### Records shown

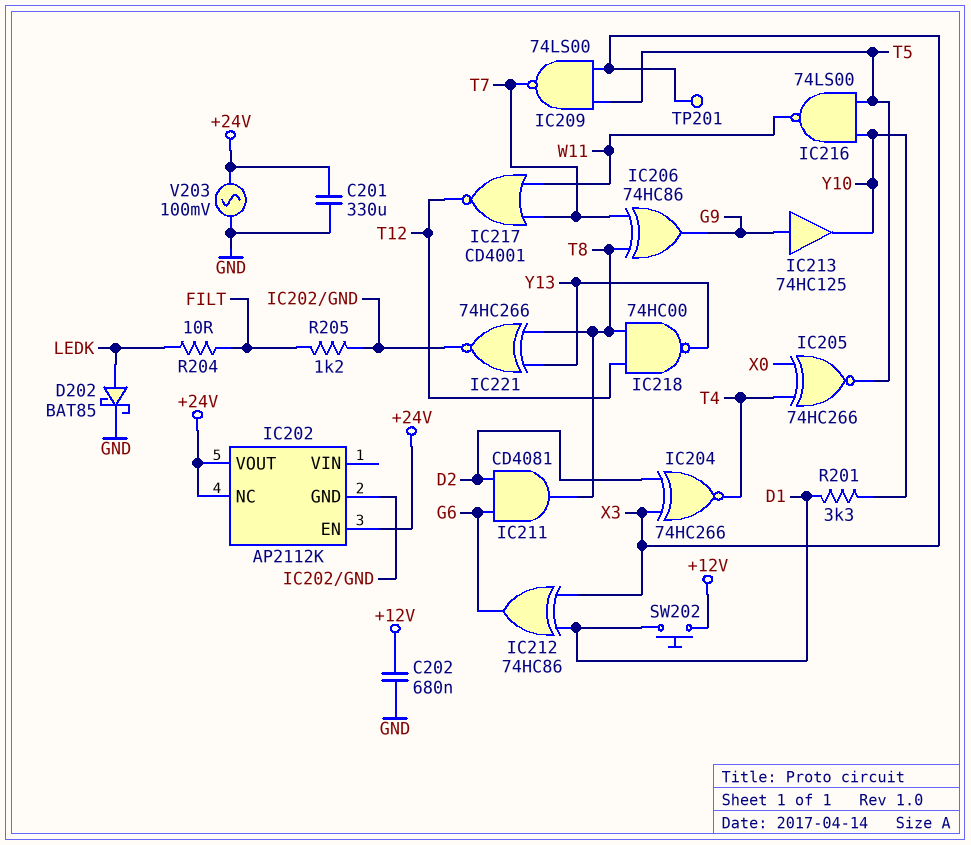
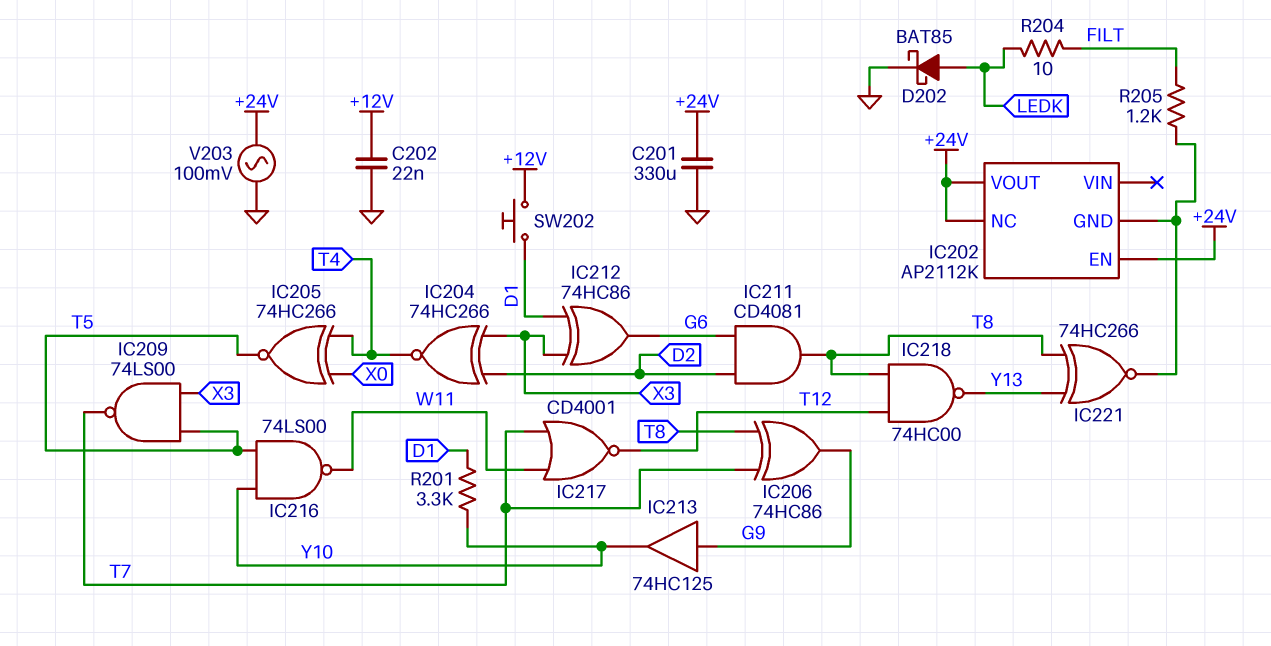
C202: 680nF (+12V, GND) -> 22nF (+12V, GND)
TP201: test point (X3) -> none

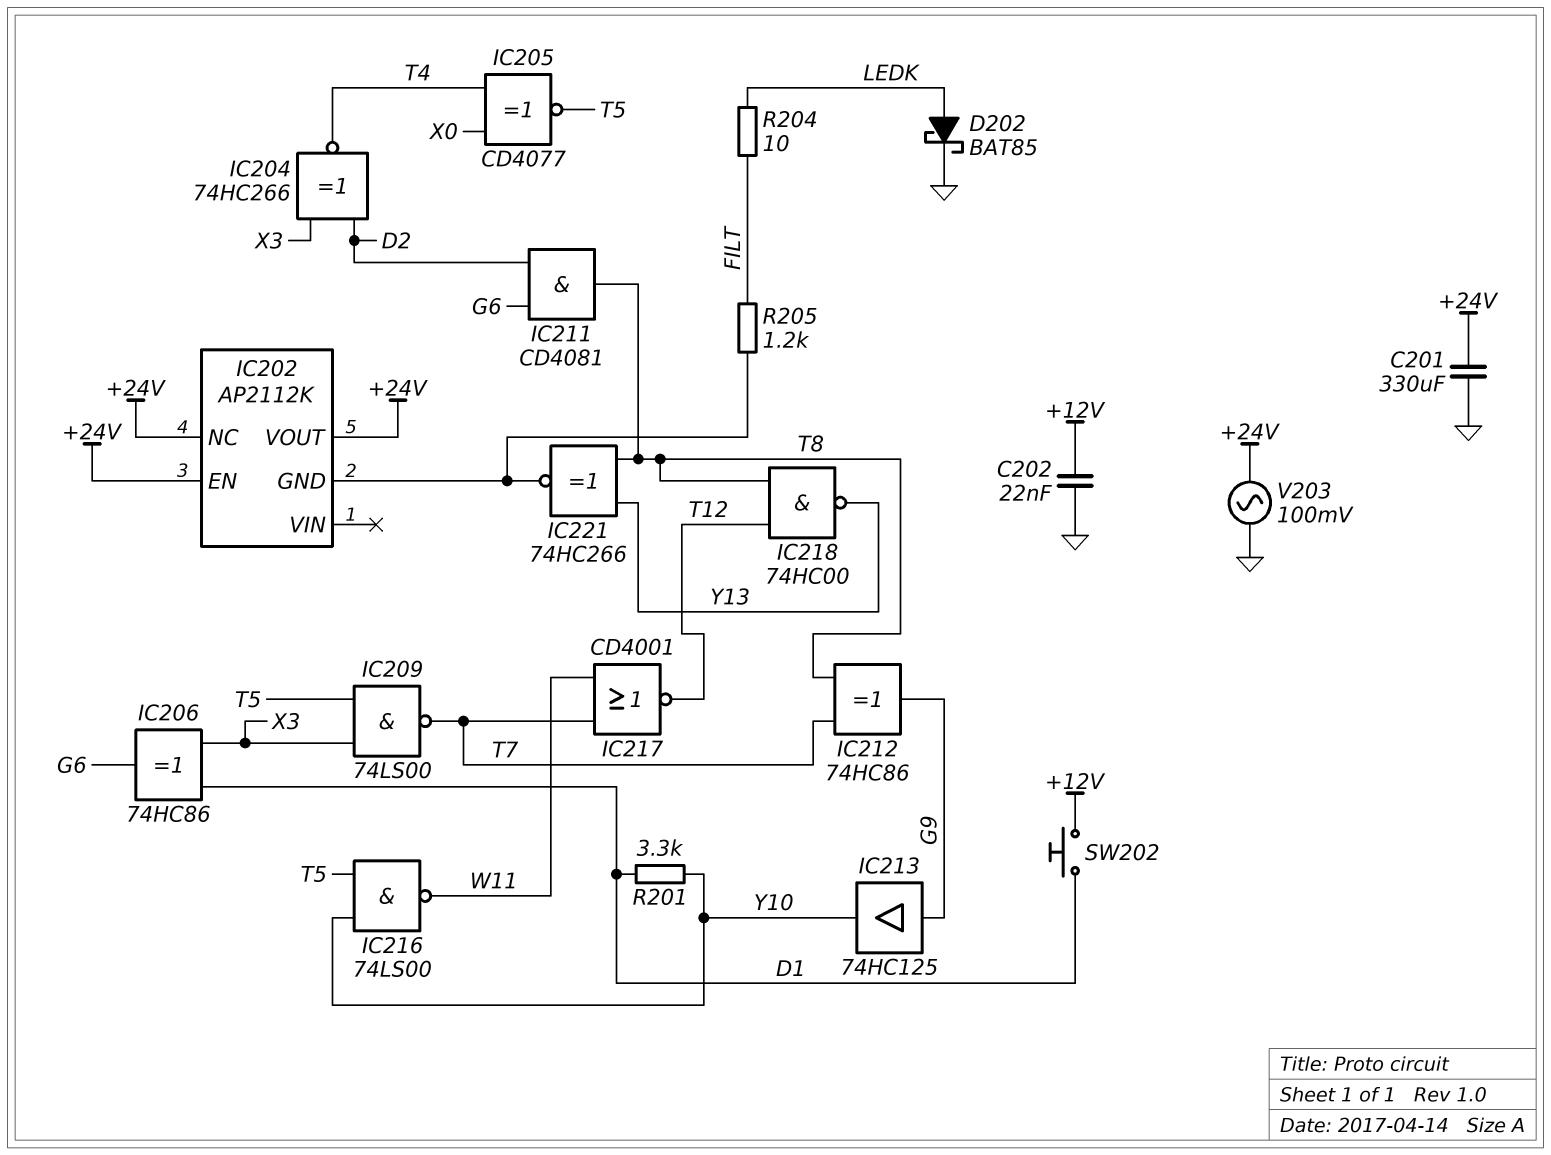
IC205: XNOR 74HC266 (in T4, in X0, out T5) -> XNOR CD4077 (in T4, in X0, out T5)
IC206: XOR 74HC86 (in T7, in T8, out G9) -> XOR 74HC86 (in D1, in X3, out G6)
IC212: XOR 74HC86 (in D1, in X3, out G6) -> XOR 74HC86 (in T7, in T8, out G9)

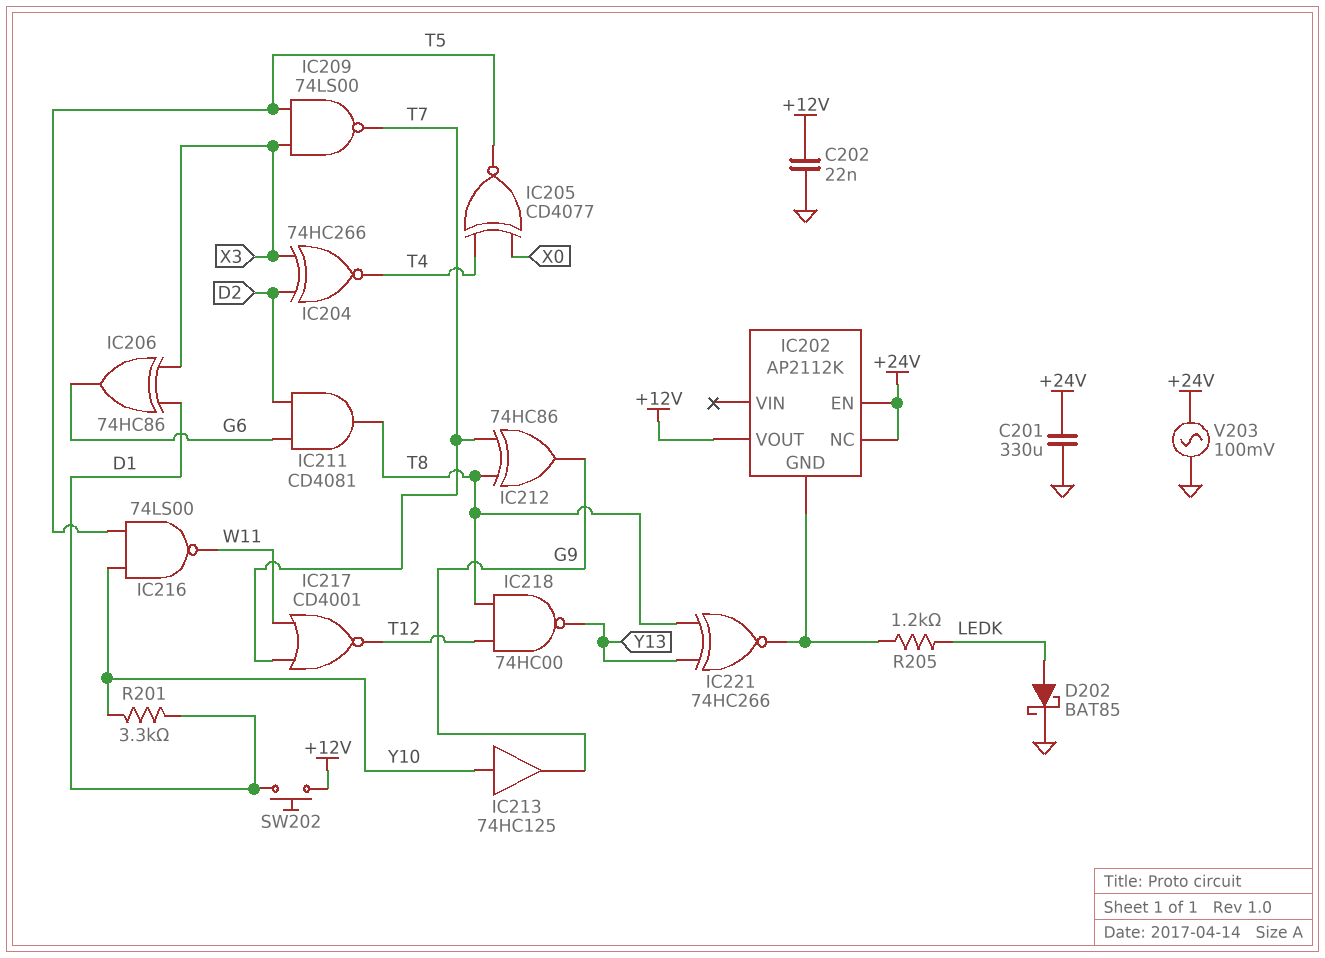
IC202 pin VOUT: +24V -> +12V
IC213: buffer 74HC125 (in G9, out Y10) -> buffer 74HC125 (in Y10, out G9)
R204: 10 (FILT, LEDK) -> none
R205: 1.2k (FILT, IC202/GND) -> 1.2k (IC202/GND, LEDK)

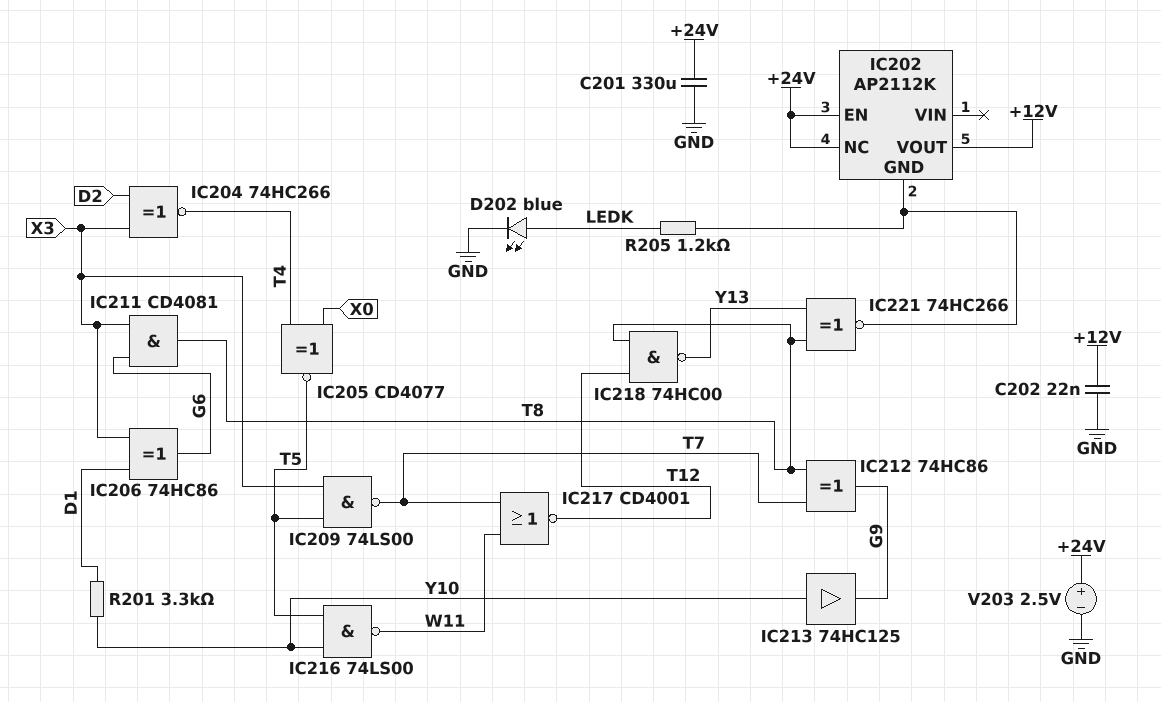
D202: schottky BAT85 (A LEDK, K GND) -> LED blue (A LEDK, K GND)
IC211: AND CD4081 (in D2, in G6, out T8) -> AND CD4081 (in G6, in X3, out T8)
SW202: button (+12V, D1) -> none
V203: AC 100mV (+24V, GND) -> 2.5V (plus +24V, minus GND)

### What to do
Exact repeat of the material above: every line from the one with "IC205: XNOR 74HC266" through the one with "SW202: button (+12V, D1) -> none", endpoints included, and nothing more. No pictures.

### Written reply
IC205: XNOR 74HC266 (in T4, in X0, out T5) -> XNOR CD4077 (in T4, in X0, out T5)
IC206: XOR 74HC86 (in T7, in T8, out G9) -> XOR 74HC86 (in D1, in X3, out G6)
IC212: XOR 74HC86 (in D1, in X3, out G6) -> XOR 74HC86 (in T7, in T8, out G9)

IC202 pin VOUT: +24V -> +12V
IC213: buffer 74HC125 (in G9, out Y10) -> buffer 74HC125 (in Y10, out G9)
R204: 10 (FILT, LEDK) -> none
R205: 1.2k (FILT, IC202/GND) -> 1.2k (IC202/GND, LEDK)

D202: schottky BAT85 (A LEDK, K GND) -> LED blue (A LEDK, K GND)
IC211: AND CD4081 (in D2, in G6, out T8) -> AND CD4081 (in G6, in X3, out T8)
SW202: button (+12V, D1) -> none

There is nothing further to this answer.